ENTRIES:
------------------------------------------------------------

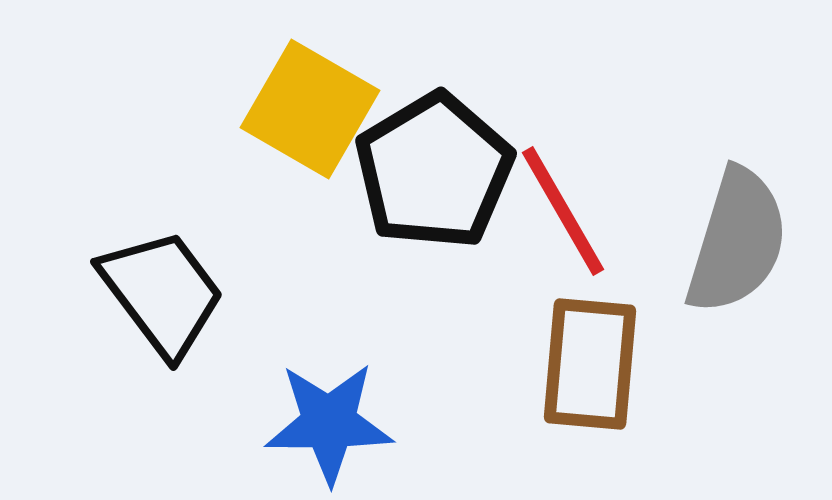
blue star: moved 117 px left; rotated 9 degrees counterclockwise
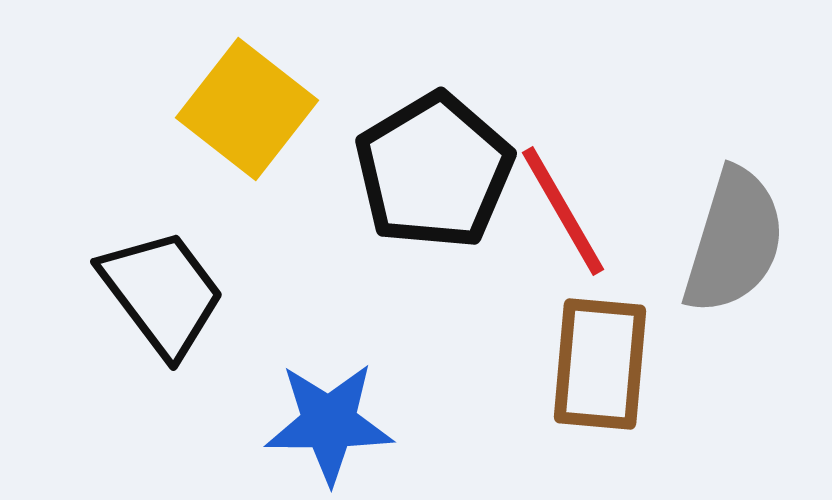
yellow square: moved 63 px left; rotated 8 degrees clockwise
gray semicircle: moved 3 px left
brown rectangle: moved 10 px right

------------------------------------------------------------

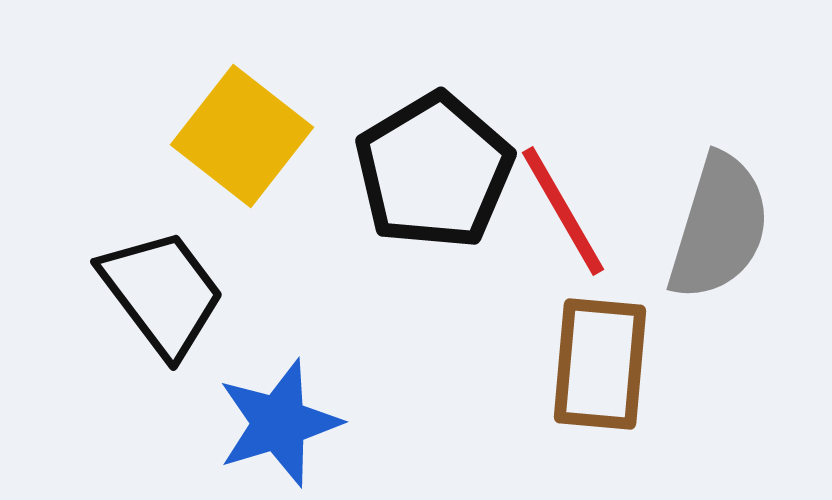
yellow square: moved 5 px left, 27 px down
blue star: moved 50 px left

------------------------------------------------------------

BRIEF: Recast the lines from the one containing "yellow square: moved 63" through the one containing "brown rectangle: moved 10 px right", inclusive, as a JSON list of strings with one string per line and blank lines omitted.

FINISHED TASK:
[
  "yellow square: moved 63 px left; rotated 8 degrees clockwise",
  "gray semicircle: moved 3 px left",
  "brown rectangle: moved 10 px right"
]